Restate all the entries exactly as they appear, apart from the pictures.

Data records
————————
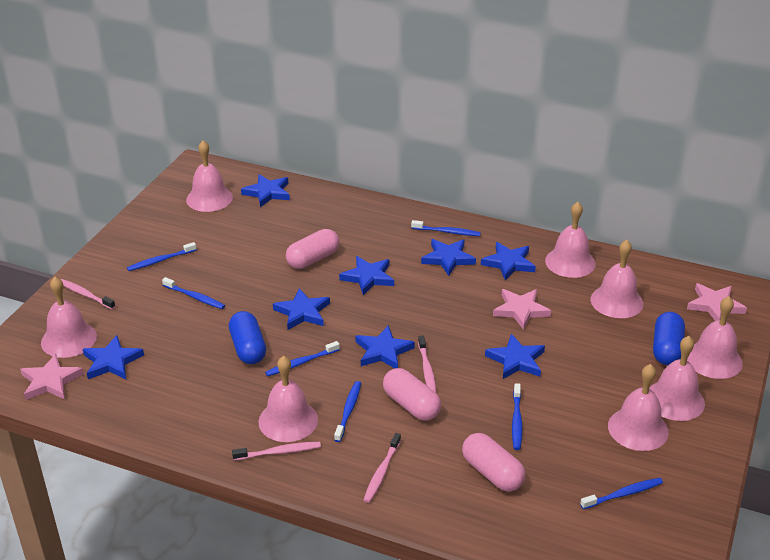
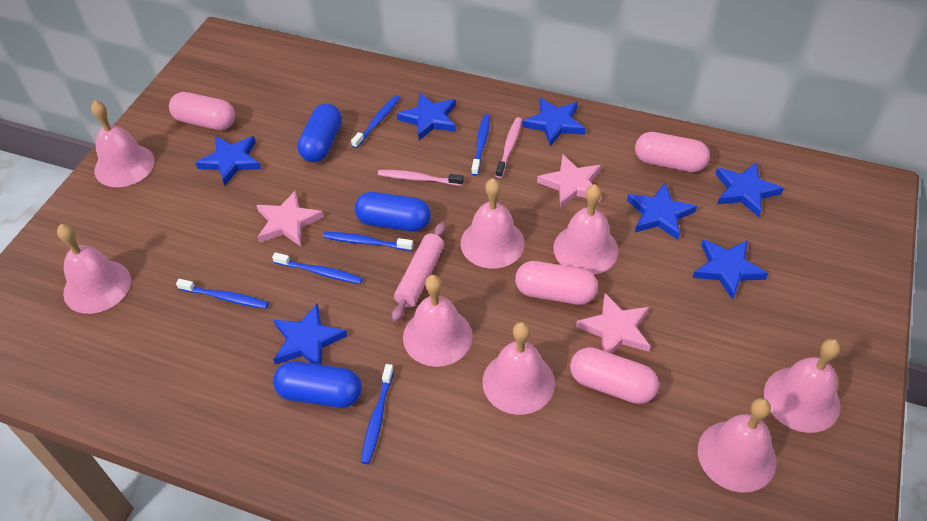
blue capsule: 2 -> 3
blue star: 8 -> 7
blue toothbrush: 7 -> 6
pink capsule: 3 -> 4
pink rolling pin: 0 -> 1
pink toothbrush: 4 -> 2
————————
Exercise response:
blue capsule: 2 -> 3
blue star: 8 -> 7
blue toothbrush: 7 -> 6
pink capsule: 3 -> 4
pink rolling pin: 0 -> 1
pink toothbrush: 4 -> 2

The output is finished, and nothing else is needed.